_Task details_. Only the lines containing "none" belong in the answer; find them in the material below.

_Supplied material_.
* * * * * * *
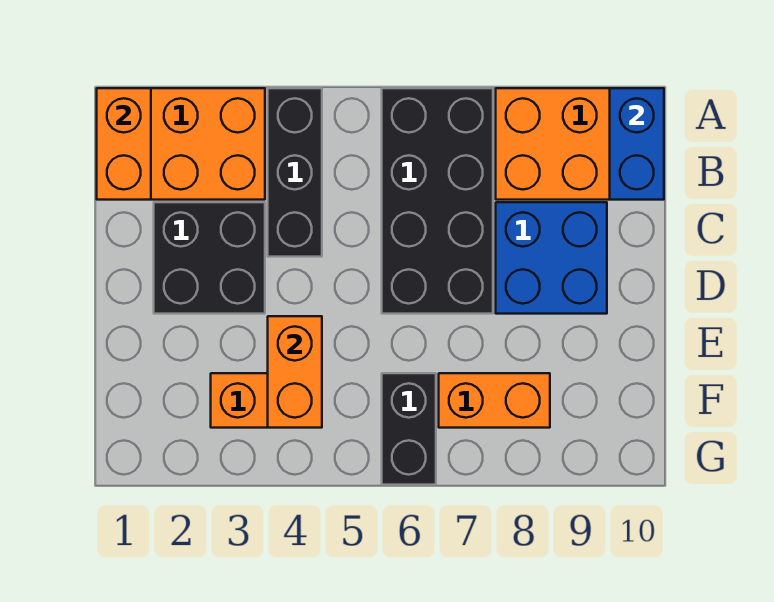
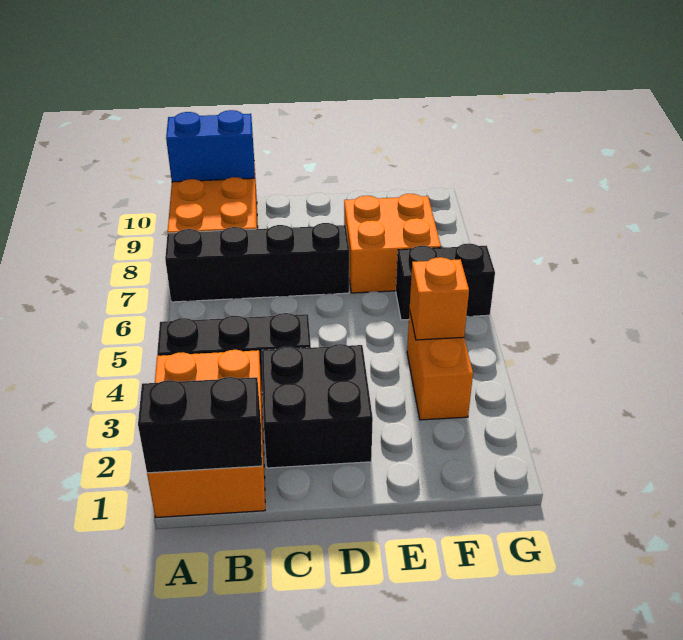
orange brick A1:B1 level 2 -> black brick A1:B1 level 2
black brick A6:D7 level 1 -> black brick A7:D7 level 1
blue brick C8:D9 level 1 -> none
orange brick E4:F4 level 2 -> orange brick F4 level 2
orange brick F7:F8 level 1 -> orange brick E7:F8 level 1

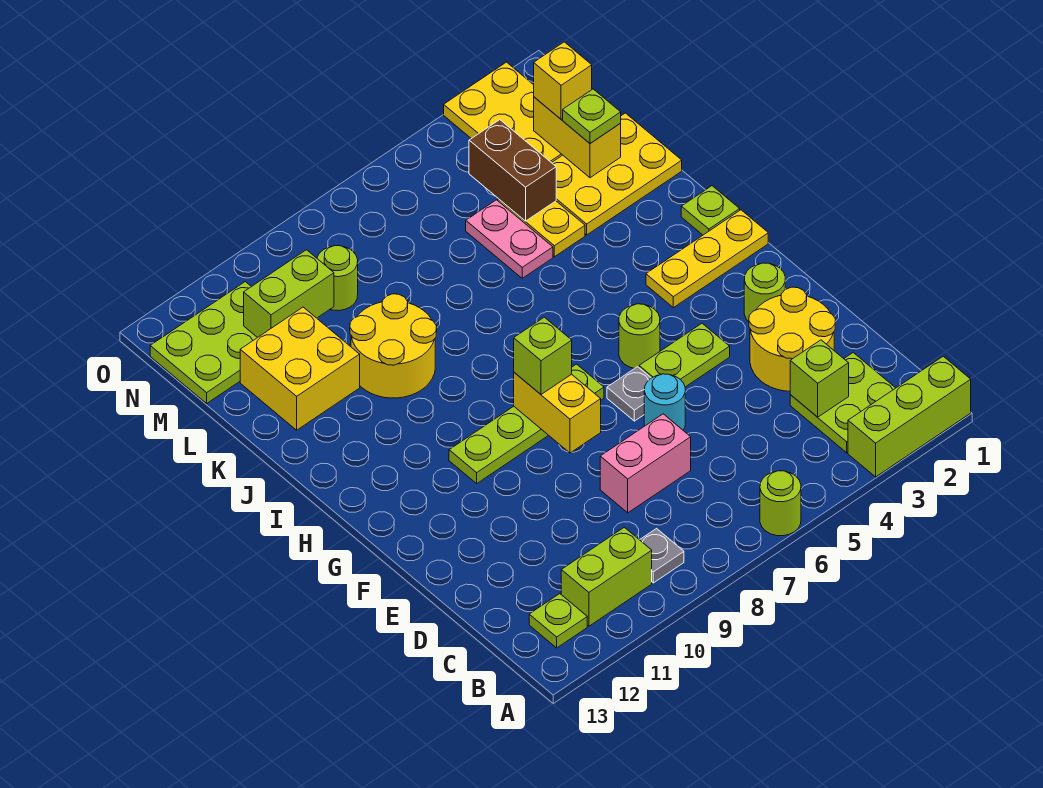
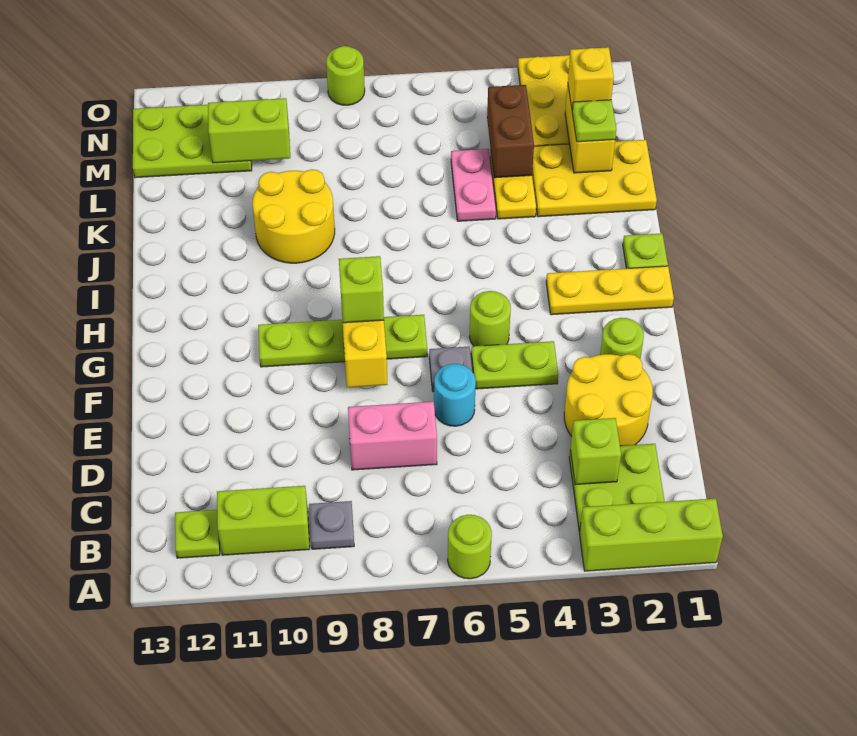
yellow brick K11:L12 level 1 -> none
lime round brick M9 level 1 -> lime round brick O8 level 1

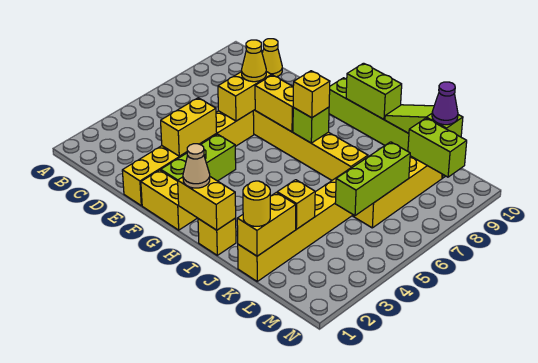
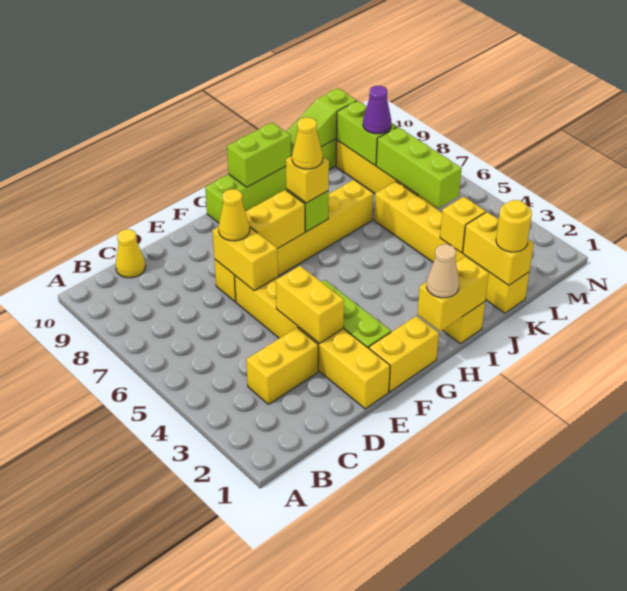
none -> yellow brick C3:D3 level 1
none -> yellow cone H7 level 4
lime brick L9:M9 level 2 -> lime brick L8:L9 level 2
purple cone L10 level 3 -> purple cone L8 level 3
* * * * * * *
_Response_.
blue brick C8:D9 level 1 -> none
yellow brick K11:L12 level 1 -> none
none -> yellow brick C3:D3 level 1
none -> yellow cone H7 level 4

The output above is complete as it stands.